§ **Required action**
When a line below contains the string "size", show that line.

____

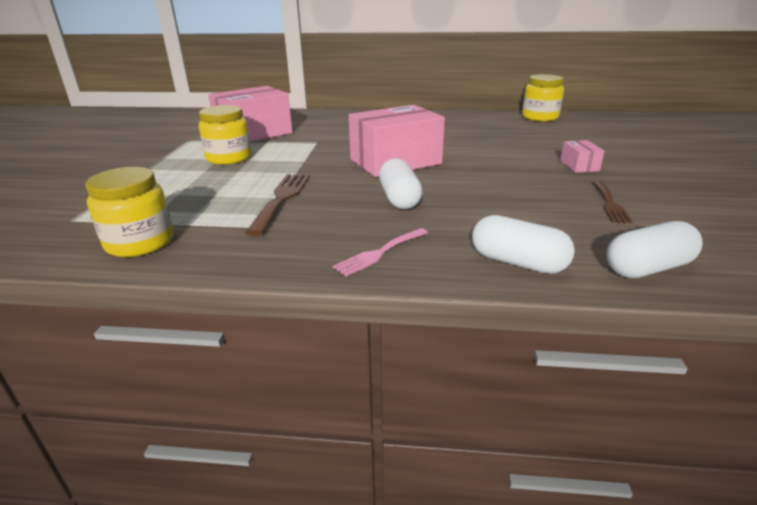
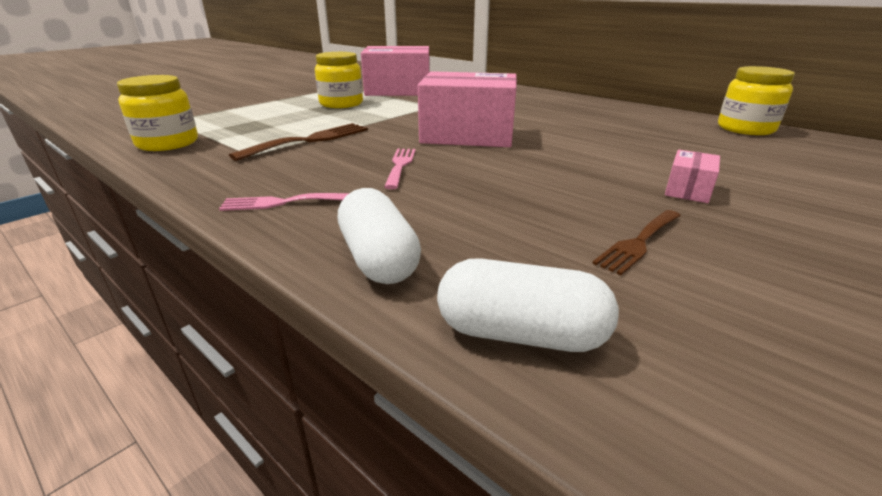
camera: 35 degrees right, 0 degrees up
(399, 198) = (400, 165): white capsule -> pink fork

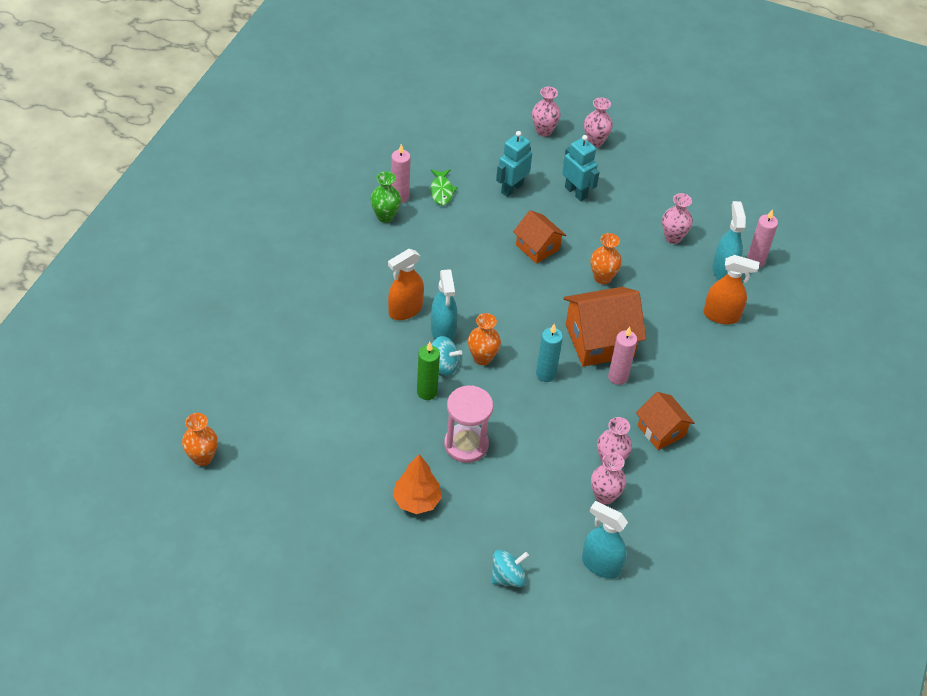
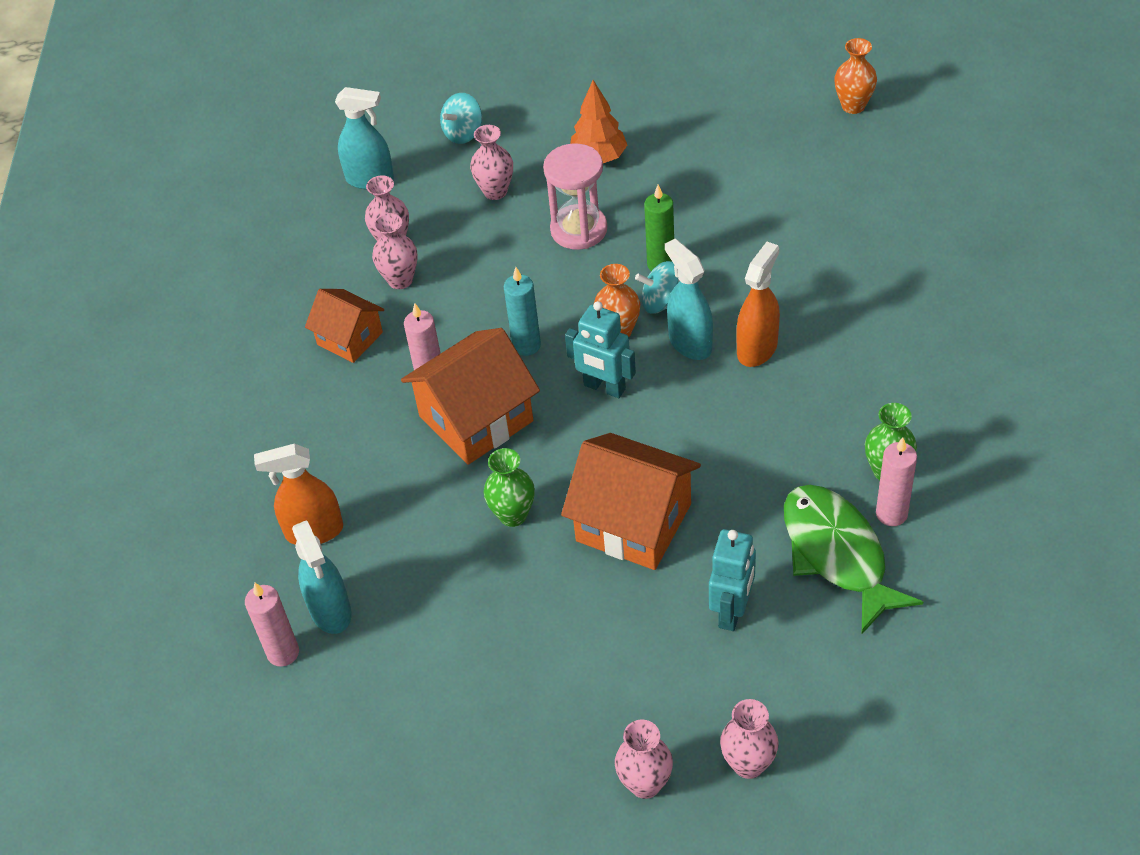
camera: 165 degrees right, 0 degrees up
(441, 191) = (837, 554): green fish -> green fish, size x1.98
(537, 247) = (633, 522): orange house -> orange house, size x1.66
(576, 192) = (625, 653): turquoise robot -> turquoise robot (604, 387)
(602, 278) = (513, 515): orange vase -> green vase
(673, 237) = (431, 637): pink vase -> pink vase (495, 191)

____

§ **Task output**
(441, 191) = (837, 554): green fish -> green fish, size x1.98
(537, 247) = (633, 522): orange house -> orange house, size x1.66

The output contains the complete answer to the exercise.